Assignment –
Whenever a line of the records below contains the word "bulb", copy that line.

Data section –
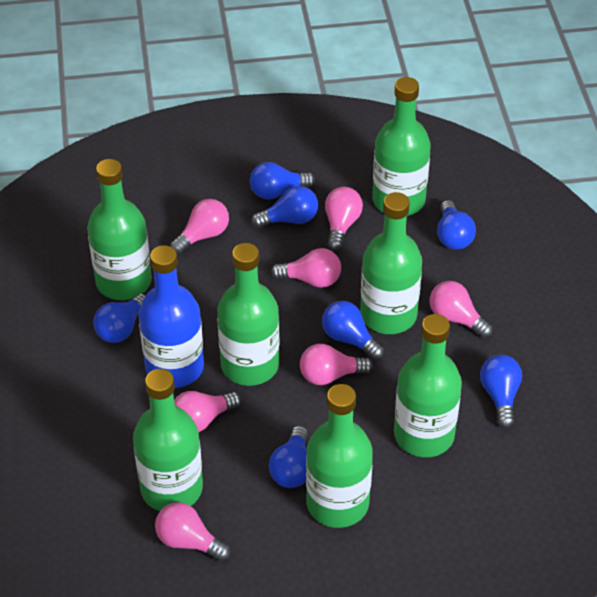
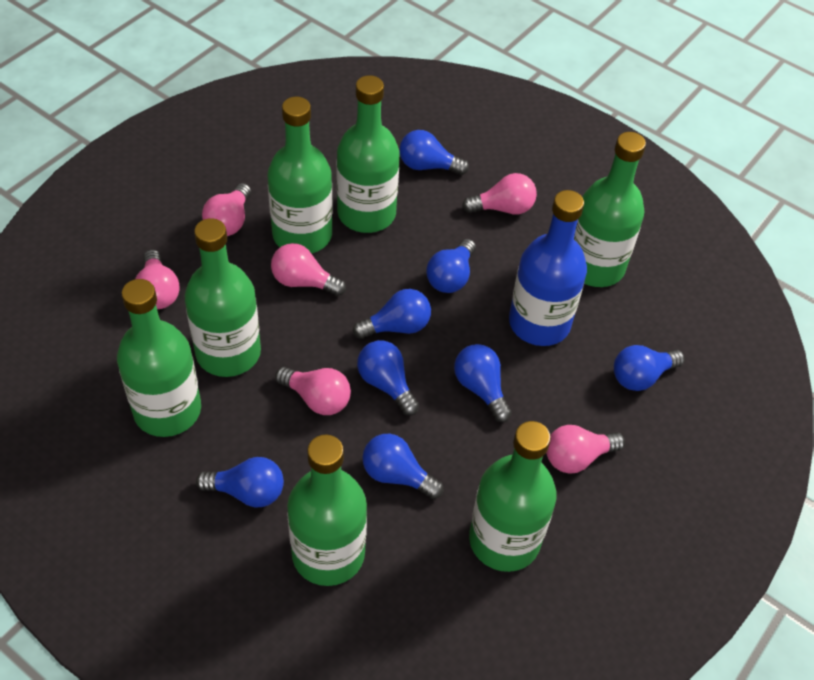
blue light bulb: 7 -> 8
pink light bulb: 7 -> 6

* * *

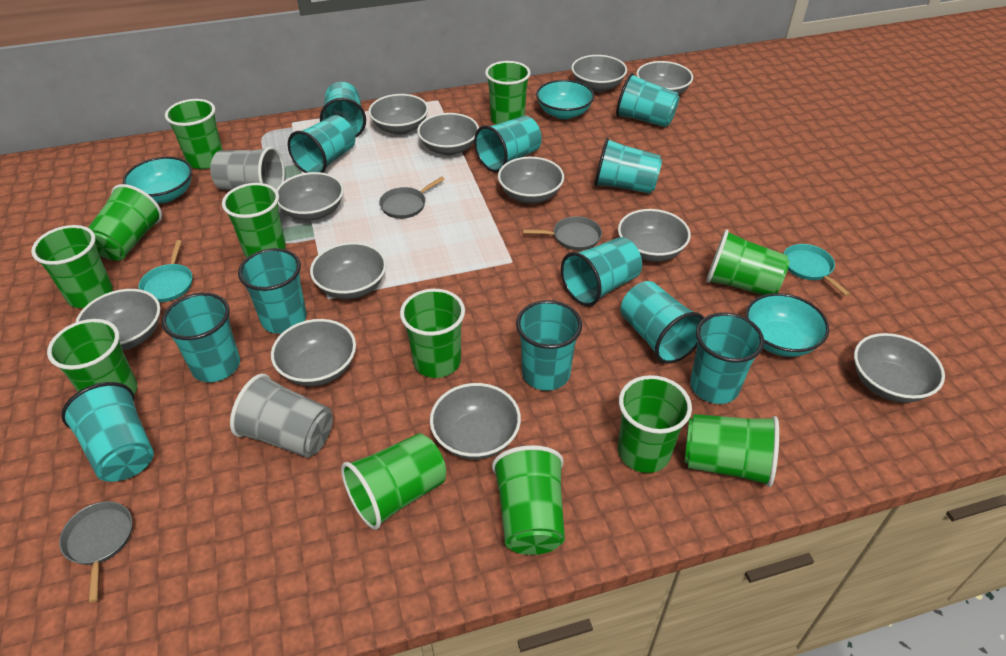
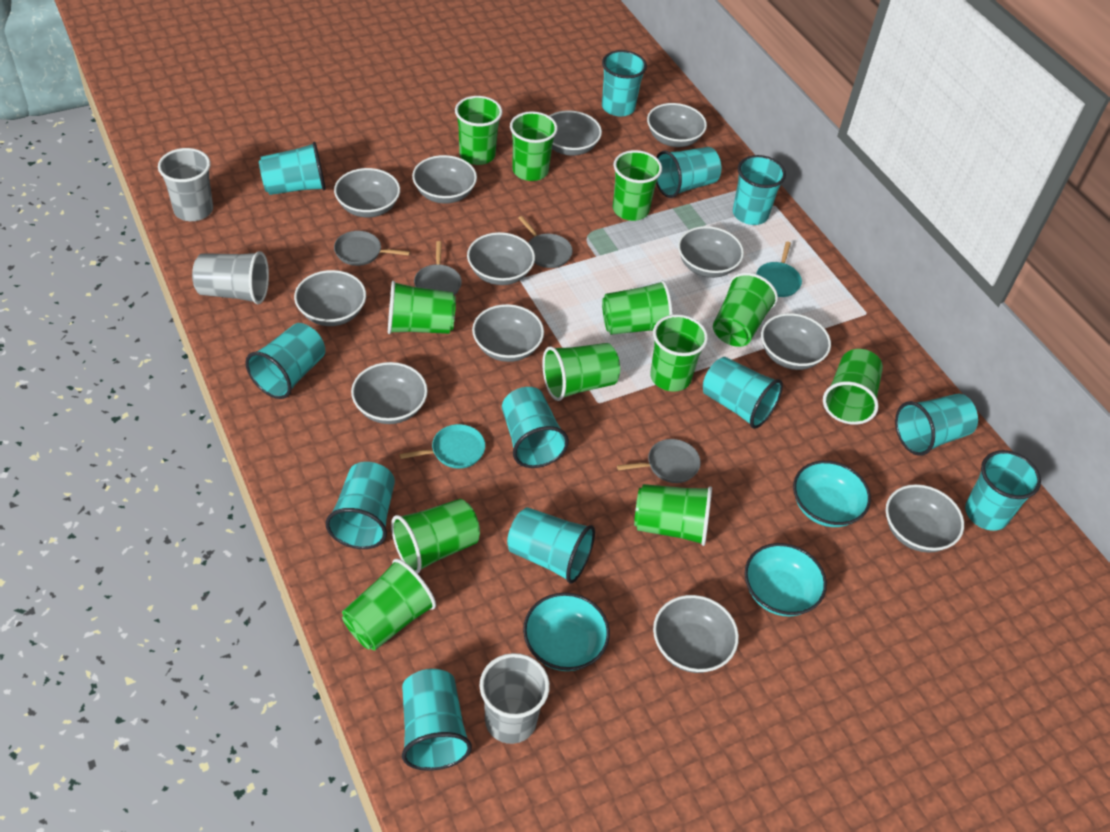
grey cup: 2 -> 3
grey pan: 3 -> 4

Solution for this exercise –
blue light bulb: 7 -> 8
pink light bulb: 7 -> 6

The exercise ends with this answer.